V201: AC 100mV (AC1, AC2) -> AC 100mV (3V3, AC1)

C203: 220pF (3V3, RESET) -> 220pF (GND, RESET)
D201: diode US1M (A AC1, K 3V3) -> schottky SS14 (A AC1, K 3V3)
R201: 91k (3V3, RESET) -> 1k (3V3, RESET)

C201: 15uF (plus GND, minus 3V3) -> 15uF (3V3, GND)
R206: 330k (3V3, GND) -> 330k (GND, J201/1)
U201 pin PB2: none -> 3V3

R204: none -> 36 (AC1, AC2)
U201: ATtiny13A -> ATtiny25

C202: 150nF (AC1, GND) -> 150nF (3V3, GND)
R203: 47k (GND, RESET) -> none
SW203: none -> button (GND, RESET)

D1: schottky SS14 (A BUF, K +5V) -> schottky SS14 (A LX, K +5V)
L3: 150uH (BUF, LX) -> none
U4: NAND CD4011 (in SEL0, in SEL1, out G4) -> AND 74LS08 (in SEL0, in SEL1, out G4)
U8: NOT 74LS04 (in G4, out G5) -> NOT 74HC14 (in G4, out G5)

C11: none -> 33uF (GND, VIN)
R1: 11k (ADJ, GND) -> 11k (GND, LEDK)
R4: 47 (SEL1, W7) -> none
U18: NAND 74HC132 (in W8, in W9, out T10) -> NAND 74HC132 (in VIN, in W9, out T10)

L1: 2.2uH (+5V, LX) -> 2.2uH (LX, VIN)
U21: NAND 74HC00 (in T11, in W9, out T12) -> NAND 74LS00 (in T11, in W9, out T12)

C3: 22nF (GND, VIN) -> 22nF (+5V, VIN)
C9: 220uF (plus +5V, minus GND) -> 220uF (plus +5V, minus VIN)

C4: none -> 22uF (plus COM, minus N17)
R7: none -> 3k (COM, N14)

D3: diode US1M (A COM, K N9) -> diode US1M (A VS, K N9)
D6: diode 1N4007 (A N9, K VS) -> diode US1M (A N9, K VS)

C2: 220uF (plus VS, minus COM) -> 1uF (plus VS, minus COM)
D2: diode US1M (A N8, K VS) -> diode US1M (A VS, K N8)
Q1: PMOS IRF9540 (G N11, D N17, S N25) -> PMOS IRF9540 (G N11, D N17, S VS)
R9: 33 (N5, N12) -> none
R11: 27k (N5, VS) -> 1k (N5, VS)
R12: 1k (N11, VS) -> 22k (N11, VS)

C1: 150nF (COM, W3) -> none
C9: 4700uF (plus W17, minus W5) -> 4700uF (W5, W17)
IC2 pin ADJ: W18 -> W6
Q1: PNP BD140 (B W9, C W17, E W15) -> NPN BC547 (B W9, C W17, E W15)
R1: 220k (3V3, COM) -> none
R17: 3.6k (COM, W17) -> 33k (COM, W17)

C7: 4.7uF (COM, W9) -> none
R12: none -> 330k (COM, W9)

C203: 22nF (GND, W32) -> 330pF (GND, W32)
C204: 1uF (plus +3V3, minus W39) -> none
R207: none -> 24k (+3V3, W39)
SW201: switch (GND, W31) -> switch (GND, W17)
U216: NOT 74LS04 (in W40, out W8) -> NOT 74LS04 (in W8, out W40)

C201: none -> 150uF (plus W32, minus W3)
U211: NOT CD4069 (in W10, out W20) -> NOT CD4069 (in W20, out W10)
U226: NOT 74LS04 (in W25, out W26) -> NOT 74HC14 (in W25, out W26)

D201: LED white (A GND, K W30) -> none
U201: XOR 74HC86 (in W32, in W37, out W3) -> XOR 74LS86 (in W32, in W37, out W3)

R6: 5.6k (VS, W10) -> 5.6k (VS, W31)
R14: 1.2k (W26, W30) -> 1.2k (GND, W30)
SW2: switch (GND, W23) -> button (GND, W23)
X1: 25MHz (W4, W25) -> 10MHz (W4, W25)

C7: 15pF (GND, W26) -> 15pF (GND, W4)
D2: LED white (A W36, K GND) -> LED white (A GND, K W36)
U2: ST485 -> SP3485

---

DIRECTIONS — Transcribe the records above from the line holding "R1: 220k (3V3, COM) -> none" down to the line holding "U226: NOT 74LS04", inclusive, without adding anything.

REPLY TO THE EXERCISE —
R1: 220k (3V3, COM) -> none
R17: 3.6k (COM, W17) -> 33k (COM, W17)

C7: 4.7uF (COM, W9) -> none
R12: none -> 330k (COM, W9)

C203: 22nF (GND, W32) -> 330pF (GND, W32)
C204: 1uF (plus +3V3, minus W39) -> none
R207: none -> 24k (+3V3, W39)
SW201: switch (GND, W31) -> switch (GND, W17)
U216: NOT 74LS04 (in W40, out W8) -> NOT 74LS04 (in W8, out W40)

C201: none -> 150uF (plus W32, minus W3)
U211: NOT CD4069 (in W10, out W20) -> NOT CD4069 (in W20, out W10)
U226: NOT 74LS04 (in W25, out W26) -> NOT 74HC14 (in W25, out W26)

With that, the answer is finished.